Leaving out the pictures, please retype each record exactly.

[Object transformation records]
*** Block opens ***

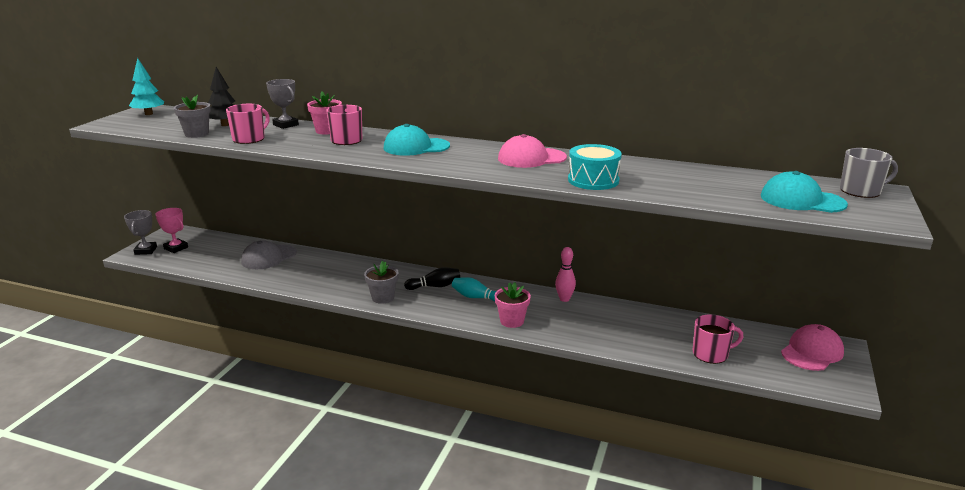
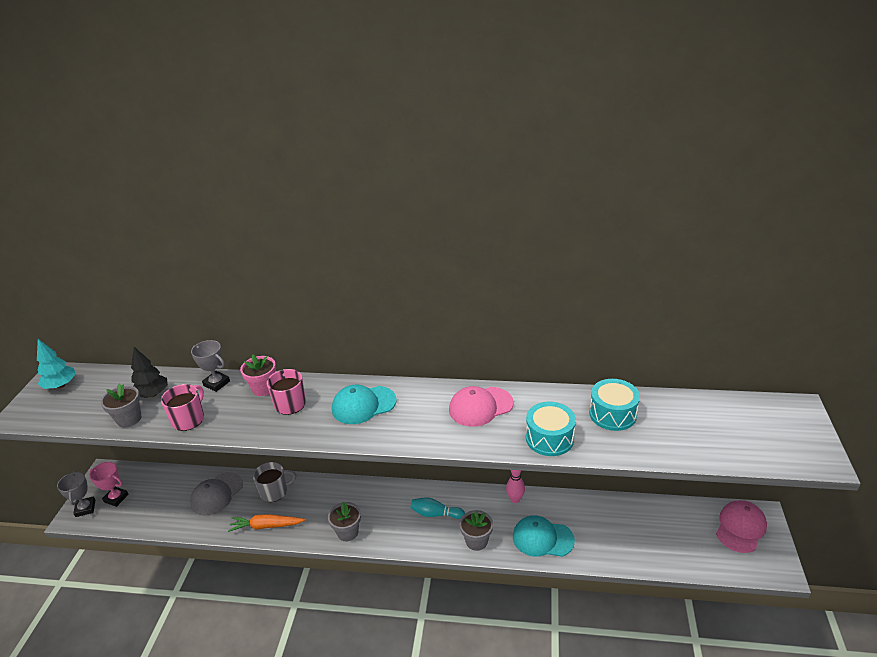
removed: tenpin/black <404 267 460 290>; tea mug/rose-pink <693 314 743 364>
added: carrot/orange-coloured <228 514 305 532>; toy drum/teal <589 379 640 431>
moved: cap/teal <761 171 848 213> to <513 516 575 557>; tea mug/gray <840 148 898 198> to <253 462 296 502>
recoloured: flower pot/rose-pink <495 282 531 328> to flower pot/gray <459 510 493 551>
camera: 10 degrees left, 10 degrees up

*** Block closes ***

→ **RESPONSE AREA**
removed: tenpin/black <404 267 460 290>; tea mug/rose-pink <693 314 743 364>
added: carrot/orange-coloured <228 514 305 532>; toy drum/teal <589 379 640 431>
moved: cap/teal <761 171 848 213> to <513 516 575 557>; tea mug/gray <840 148 898 198> to <253 462 296 502>
recoloured: flower pot/rose-pink <495 282 531 328> to flower pot/gray <459 510 493 551>
camera: 10 degrees left, 10 degrees up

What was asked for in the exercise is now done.